- [Your instructions]: Reproduce the data word for word, starting at its very first line and ending with the line that contains "119: (630, 372)", both of those lines included.

(Entries drawn from a collection)
....
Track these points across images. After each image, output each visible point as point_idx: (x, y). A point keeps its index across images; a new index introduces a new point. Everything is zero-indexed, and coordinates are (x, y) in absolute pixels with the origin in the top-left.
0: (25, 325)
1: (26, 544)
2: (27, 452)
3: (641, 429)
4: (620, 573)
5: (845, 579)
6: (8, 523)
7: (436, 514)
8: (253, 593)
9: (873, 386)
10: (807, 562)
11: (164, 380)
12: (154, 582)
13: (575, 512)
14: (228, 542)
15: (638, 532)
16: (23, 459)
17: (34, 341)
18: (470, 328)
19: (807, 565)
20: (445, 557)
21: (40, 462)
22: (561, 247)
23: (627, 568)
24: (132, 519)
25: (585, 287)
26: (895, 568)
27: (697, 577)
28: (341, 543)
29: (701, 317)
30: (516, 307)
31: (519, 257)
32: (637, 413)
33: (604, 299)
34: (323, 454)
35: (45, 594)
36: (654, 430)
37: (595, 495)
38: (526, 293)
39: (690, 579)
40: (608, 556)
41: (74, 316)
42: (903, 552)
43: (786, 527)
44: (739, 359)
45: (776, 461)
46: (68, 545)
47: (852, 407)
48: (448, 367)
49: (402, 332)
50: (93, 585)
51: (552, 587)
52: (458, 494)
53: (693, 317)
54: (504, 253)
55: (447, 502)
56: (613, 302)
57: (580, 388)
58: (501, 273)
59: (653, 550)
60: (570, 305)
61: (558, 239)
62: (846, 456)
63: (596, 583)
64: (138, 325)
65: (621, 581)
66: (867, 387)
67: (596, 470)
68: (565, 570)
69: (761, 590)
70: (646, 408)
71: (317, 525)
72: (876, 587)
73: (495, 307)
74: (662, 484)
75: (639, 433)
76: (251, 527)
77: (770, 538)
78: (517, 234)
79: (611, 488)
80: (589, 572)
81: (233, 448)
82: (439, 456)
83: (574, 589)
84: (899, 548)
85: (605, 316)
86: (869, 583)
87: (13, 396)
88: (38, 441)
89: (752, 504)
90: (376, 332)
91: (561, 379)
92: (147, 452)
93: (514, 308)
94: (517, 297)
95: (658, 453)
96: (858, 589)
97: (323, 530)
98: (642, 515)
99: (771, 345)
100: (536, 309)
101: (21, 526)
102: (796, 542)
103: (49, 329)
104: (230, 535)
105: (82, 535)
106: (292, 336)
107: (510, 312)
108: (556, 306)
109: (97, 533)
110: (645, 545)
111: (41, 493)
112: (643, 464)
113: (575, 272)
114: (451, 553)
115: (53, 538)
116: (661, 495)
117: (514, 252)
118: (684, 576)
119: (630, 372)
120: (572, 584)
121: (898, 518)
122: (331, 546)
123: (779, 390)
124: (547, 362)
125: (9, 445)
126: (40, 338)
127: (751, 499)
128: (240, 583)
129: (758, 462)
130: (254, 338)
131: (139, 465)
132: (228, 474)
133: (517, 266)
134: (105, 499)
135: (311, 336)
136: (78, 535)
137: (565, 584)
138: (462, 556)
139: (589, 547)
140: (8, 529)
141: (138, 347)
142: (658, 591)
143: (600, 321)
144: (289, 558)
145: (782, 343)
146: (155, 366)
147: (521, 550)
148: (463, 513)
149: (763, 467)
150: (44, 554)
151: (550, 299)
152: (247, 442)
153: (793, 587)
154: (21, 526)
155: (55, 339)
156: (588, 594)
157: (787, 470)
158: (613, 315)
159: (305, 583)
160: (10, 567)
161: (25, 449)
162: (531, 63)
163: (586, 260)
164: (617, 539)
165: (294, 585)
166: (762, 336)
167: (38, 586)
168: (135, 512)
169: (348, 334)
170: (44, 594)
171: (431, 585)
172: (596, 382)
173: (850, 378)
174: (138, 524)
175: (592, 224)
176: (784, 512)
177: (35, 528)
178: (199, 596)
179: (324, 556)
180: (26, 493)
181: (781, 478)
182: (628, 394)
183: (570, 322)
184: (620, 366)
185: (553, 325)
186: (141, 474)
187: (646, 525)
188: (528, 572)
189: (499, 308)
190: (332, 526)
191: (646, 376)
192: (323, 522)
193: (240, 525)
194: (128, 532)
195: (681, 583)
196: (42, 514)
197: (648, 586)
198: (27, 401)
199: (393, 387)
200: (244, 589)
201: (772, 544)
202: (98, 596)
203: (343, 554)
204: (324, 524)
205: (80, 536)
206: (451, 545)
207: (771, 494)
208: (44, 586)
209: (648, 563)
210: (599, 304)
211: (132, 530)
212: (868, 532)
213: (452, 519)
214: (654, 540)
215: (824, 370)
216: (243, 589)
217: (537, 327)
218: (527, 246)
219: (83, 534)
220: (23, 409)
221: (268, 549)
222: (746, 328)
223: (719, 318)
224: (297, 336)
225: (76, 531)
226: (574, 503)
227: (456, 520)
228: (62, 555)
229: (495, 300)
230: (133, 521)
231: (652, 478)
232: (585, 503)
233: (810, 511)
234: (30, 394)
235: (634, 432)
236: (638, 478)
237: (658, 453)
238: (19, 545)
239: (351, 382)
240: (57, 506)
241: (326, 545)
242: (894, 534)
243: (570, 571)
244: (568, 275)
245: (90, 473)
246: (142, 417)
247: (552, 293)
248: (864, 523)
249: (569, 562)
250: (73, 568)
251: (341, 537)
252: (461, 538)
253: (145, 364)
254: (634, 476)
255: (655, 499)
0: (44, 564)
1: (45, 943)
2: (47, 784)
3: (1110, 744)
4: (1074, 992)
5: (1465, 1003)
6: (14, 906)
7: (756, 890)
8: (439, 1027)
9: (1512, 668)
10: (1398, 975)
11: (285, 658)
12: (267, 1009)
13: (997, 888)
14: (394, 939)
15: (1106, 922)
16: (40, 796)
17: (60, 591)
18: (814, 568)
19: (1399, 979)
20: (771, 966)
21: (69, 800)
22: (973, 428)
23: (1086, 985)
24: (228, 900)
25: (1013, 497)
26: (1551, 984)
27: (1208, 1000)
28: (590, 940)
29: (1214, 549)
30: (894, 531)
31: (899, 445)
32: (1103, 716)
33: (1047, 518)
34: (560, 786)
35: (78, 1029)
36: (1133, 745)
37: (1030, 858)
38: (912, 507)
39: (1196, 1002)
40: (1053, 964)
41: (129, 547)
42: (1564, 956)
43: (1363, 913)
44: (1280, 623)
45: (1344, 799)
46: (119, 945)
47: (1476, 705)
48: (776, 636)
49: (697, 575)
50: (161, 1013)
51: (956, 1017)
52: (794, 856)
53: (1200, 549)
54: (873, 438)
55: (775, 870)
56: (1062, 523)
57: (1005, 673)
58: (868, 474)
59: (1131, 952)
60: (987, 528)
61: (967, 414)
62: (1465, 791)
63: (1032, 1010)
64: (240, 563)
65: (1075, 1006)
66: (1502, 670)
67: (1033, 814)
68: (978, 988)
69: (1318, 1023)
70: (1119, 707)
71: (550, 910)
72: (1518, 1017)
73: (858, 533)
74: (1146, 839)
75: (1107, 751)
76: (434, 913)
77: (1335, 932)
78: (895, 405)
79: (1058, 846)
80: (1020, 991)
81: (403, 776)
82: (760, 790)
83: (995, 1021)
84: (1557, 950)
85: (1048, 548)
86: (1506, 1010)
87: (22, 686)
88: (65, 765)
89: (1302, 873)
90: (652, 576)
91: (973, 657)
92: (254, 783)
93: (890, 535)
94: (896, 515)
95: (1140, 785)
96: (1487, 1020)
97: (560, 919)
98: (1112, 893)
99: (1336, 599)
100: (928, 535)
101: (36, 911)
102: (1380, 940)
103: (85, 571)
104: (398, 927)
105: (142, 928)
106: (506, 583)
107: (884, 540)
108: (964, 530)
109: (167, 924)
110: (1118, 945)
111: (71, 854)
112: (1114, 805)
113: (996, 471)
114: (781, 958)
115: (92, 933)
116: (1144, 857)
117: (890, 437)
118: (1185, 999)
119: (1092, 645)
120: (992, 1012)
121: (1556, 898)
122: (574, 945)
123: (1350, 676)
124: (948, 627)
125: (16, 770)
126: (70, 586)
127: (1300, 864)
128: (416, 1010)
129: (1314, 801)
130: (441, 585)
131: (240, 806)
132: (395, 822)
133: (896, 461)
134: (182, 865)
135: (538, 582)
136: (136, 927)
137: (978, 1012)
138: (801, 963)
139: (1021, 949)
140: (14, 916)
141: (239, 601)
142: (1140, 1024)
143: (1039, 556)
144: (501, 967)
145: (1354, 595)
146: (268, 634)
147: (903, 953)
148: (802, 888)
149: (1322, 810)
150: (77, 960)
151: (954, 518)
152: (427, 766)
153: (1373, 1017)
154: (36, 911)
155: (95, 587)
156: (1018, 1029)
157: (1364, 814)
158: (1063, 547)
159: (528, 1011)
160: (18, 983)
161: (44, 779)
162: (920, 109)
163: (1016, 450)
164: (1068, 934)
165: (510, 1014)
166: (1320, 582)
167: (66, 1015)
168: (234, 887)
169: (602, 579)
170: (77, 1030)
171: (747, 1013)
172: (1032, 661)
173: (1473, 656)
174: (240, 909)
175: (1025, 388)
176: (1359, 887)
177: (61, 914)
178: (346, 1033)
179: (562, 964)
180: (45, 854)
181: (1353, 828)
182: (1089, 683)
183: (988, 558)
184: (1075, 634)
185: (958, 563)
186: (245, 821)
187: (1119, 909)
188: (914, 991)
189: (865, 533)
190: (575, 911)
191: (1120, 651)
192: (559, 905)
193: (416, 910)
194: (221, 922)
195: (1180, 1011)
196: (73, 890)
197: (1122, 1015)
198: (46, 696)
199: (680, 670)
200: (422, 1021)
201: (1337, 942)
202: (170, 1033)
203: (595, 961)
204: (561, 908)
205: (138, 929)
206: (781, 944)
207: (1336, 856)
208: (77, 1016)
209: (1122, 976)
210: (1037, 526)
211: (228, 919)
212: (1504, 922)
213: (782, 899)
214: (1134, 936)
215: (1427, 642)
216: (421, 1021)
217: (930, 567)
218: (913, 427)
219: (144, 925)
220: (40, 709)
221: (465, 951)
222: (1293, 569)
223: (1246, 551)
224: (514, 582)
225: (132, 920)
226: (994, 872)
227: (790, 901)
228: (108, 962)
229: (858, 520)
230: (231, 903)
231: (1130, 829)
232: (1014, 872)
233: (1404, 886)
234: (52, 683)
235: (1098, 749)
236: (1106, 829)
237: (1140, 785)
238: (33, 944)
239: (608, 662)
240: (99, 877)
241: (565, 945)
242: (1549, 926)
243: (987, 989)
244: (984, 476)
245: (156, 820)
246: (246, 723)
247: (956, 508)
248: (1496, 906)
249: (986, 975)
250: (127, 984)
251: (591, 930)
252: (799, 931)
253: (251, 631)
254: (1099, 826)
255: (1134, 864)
....
- [Solution to the exercise]:
Track these points across images. After each image, output each visible point as point_idx: (x, y). A point keeps its index across images; a new index introduces a new point. Everything is zero-indexed, and coordinates are (x, y) in absolute pixels with the origin in the top-left.
0: (25, 325)
1: (26, 544)
2: (27, 452)
3: (641, 429)
4: (620, 573)
5: (845, 579)
6: (8, 523)
7: (436, 514)
8: (253, 593)
9: (873, 386)
10: (807, 562)
11: (164, 380)
12: (154, 582)
13: (575, 512)
14: (228, 542)
15: (638, 532)
16: (23, 459)
17: (34, 341)
18: (470, 328)
19: (807, 565)
20: (445, 557)
21: (40, 462)
22: (561, 247)
23: (627, 568)
24: (132, 519)
25: (585, 287)
26: (895, 568)
27: (697, 577)
28: (341, 543)
29: (701, 317)
30: (516, 307)
31: (519, 257)
32: (637, 413)
33: (604, 299)
34: (323, 454)
35: (45, 594)
36: (654, 430)
37: (595, 495)
38: (526, 293)
39: (690, 579)
40: (608, 556)
41: (74, 316)
42: (903, 552)
43: (786, 527)
44: (739, 359)
45: (776, 461)
46: (68, 545)
47: (852, 407)
48: (448, 367)
49: (402, 332)
50: (93, 585)
51: (552, 587)
52: (458, 494)
53: (693, 317)
54: (504, 253)
55: (447, 502)
56: (613, 302)
57: (580, 388)
58: (501, 273)
59: (653, 550)
60: (570, 305)
61: (558, 239)
62: (846, 456)
63: (596, 583)
64: (138, 325)
65: (621, 581)
66: (867, 387)
67: (596, 470)
68: (565, 570)
69: (761, 590)
70: (646, 408)
71: (317, 525)
72: (876, 587)
73: (495, 307)
74: (662, 484)
75: (639, 433)
76: (251, 527)
77: (770, 538)
78: (517, 234)
79: (611, 488)
80: (589, 572)
81: (233, 448)
82: (439, 456)
83: (574, 589)
84: (899, 548)
85: (605, 316)
86: (869, 583)
87: (13, 396)
88: (38, 441)
89: (752, 504)
90: (376, 332)
91: (561, 379)
92: (147, 452)
93: (514, 308)
94: (517, 297)
95: (658, 453)
96: (858, 589)
97: (323, 530)
98: (642, 515)
99: (771, 345)
100: (536, 309)
101: (21, 526)
102: (796, 542)
103: (49, 329)
104: (230, 535)
105: (82, 535)
106: (292, 336)
107: (510, 312)
108: (556, 306)
109: (97, 533)
110: (645, 545)
111: (41, 493)
112: (643, 464)
113: (575, 272)
114: (451, 553)
115: (53, 538)
116: (661, 495)
117: (514, 252)
118: (684, 576)
119: (630, 372)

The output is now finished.